__SUPPLIED INFORMATION__.
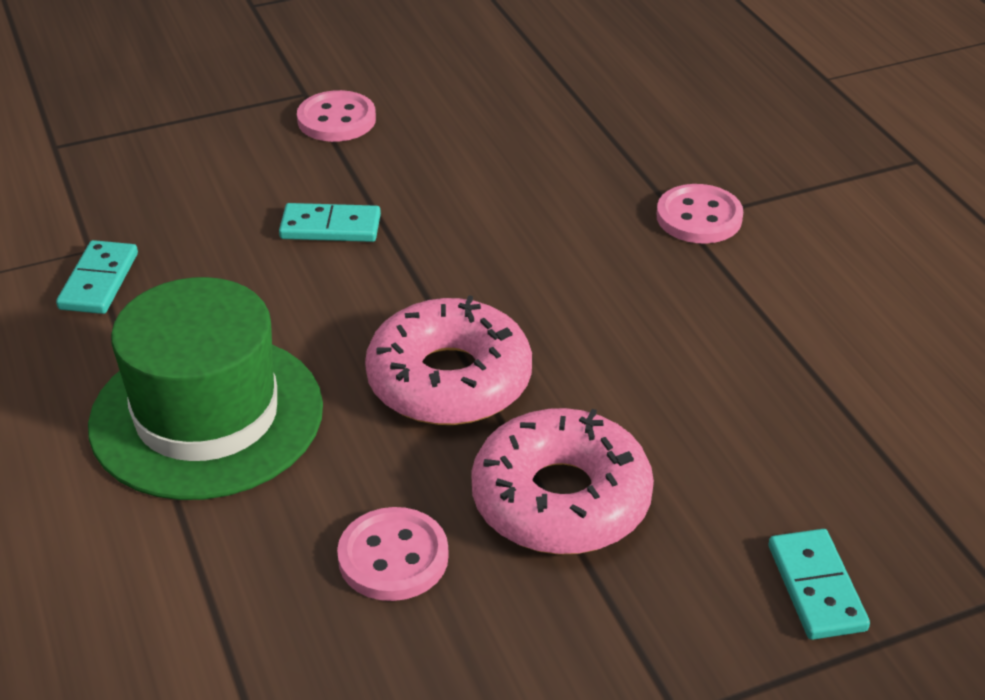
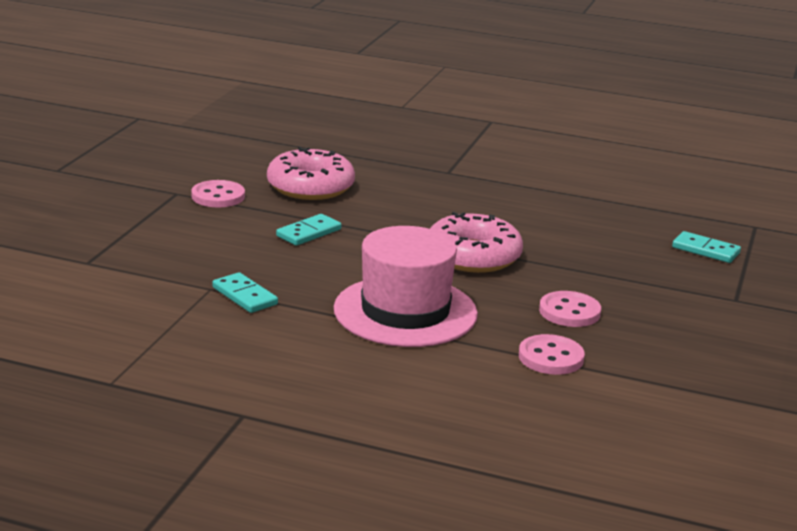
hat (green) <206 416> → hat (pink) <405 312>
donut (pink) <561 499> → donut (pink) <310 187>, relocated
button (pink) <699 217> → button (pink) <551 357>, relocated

__PROBLEM STATEMENT__. Could you please give the number of lines in the data above that contain the word "relocated"? Only the number is needed.

__WRITTEN RESPONSE__. 2